§ Exercise details
Below this line are records; transcribe exactly the lines between the one holding "[braun] (2nd from" and the one holding "[türkis] (3rd from", inclusive, and omit the pictures.

§ Data
-=-=-

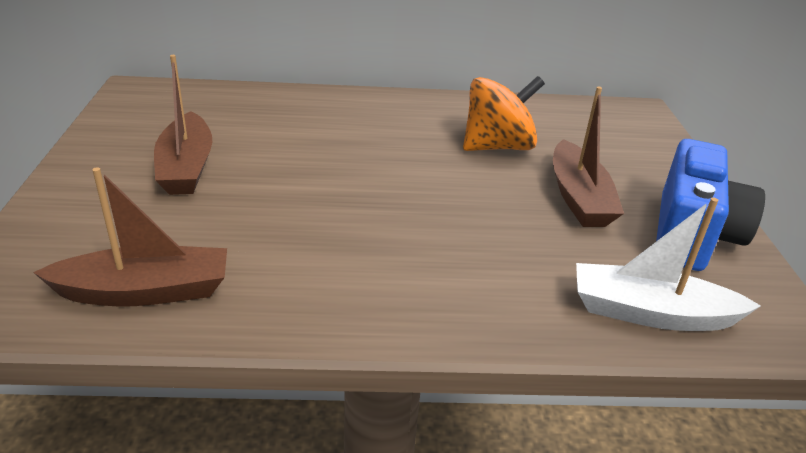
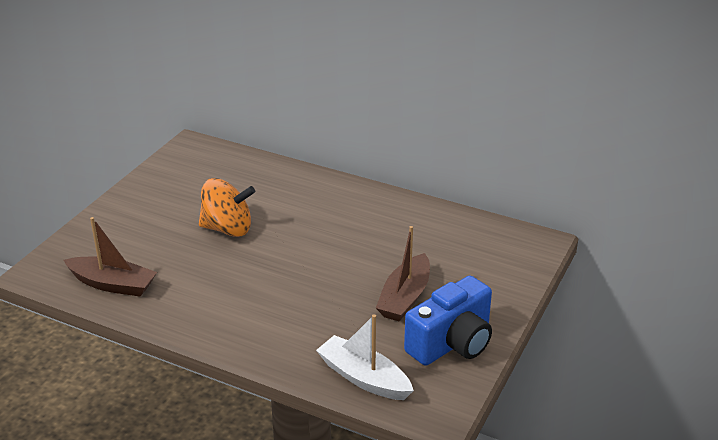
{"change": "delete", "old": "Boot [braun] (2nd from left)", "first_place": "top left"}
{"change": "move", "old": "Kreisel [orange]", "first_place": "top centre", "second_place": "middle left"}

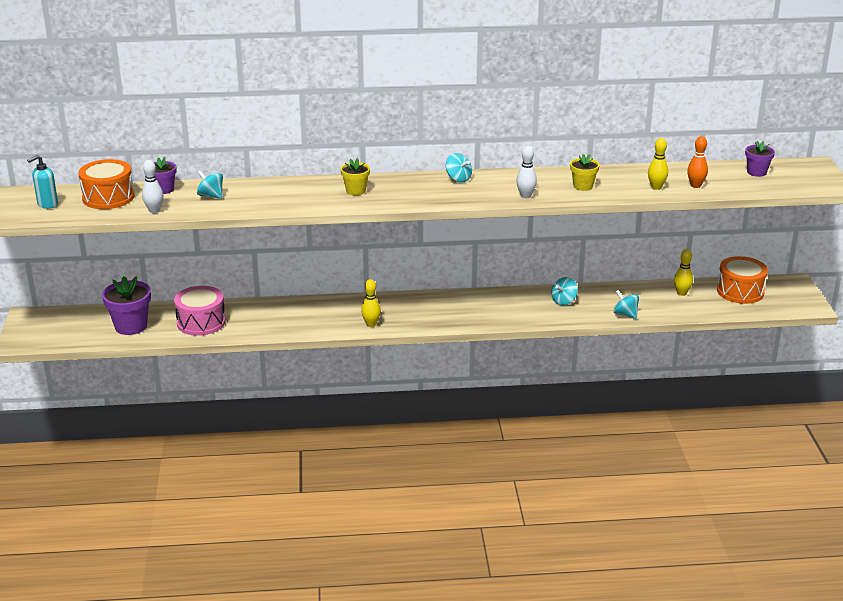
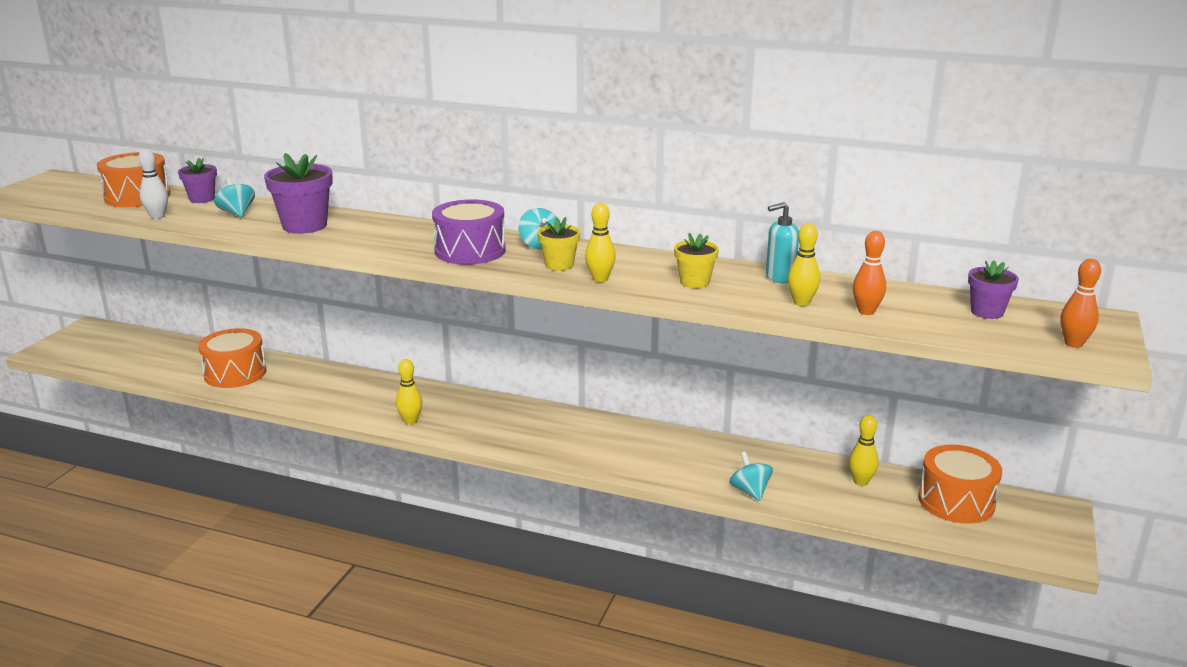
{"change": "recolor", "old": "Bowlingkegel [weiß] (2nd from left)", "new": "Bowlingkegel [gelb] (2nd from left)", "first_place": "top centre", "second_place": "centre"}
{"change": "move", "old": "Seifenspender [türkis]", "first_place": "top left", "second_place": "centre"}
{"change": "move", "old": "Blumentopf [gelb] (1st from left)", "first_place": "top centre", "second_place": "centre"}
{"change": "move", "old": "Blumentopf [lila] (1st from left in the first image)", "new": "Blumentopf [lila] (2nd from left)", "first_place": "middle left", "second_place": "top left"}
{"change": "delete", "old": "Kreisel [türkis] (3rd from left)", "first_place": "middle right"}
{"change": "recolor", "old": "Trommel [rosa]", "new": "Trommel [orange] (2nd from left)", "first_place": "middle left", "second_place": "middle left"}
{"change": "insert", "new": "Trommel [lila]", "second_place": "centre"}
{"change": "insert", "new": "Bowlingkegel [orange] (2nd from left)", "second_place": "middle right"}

-=-=-

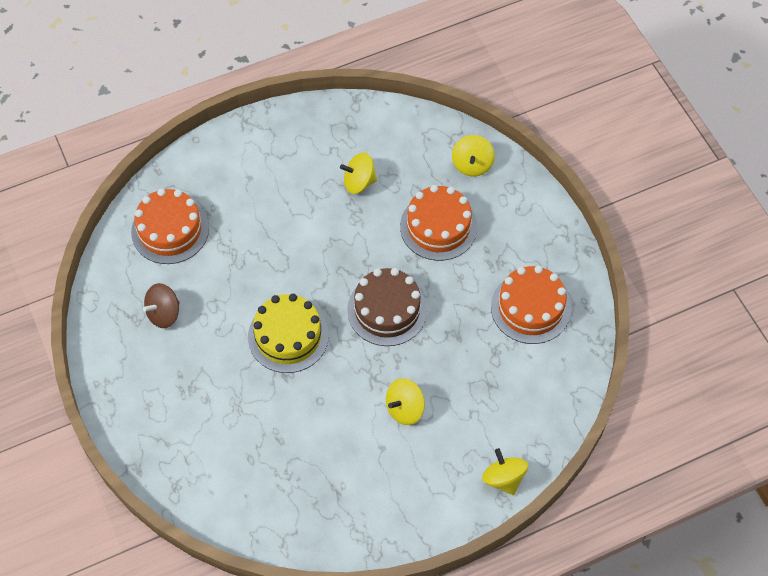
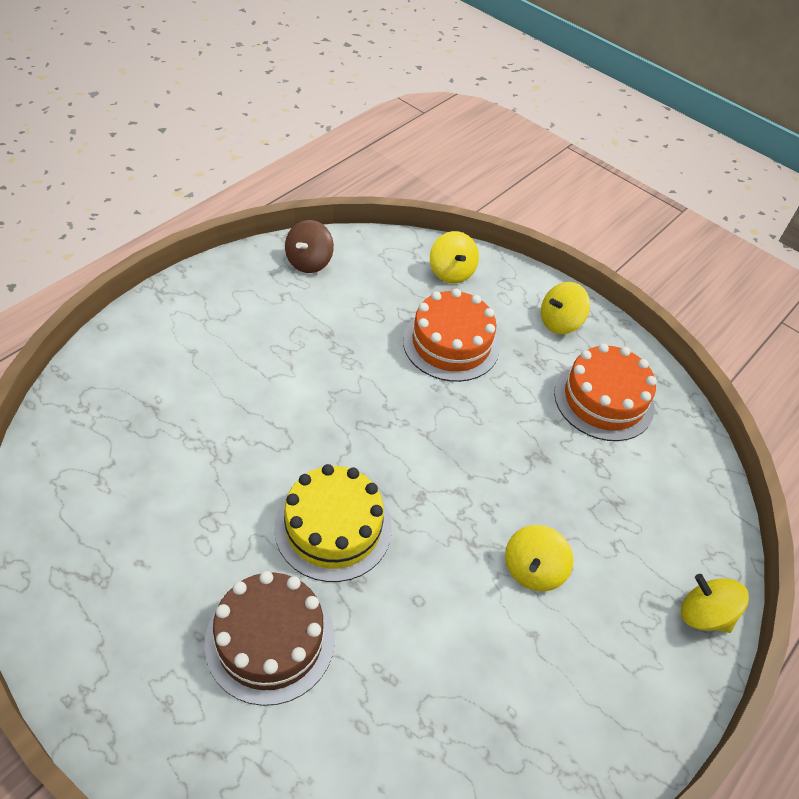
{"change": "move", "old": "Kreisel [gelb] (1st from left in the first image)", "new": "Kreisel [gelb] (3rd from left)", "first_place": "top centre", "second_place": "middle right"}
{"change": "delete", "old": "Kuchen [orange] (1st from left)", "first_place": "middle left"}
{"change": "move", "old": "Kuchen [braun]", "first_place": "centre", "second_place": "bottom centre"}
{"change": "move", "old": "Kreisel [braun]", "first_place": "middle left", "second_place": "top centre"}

-=-=-

§ Answer for the task
{"change": "delete", "old": "Boot [braun] (2nd from left)", "first_place": "top left"}
{"change": "move", "old": "Kreisel [orange]", "first_place": "top centre", "second_place": "middle left"}

{"change": "recolor", "old": "Bowlingkegel [weiß] (2nd from left)", "new": "Bowlingkegel [gelb] (2nd from left)", "first_place": "top centre", "second_place": "centre"}
{"change": "move", "old": "Seifenspender [türkis]", "first_place": "top left", "second_place": "centre"}
{"change": "move", "old": "Blumentopf [gelb] (1st from left)", "first_place": "top centre", "second_place": "centre"}
{"change": "move", "old": "Blumentopf [lila] (1st from left in the first image)", "new": "Blumentopf [lila] (2nd from left)", "first_place": "middle left", "second_place": "top left"}
{"change": "delete", "old": "Kreisel [türkis] (3rd from left)", "first_place": "middle right"}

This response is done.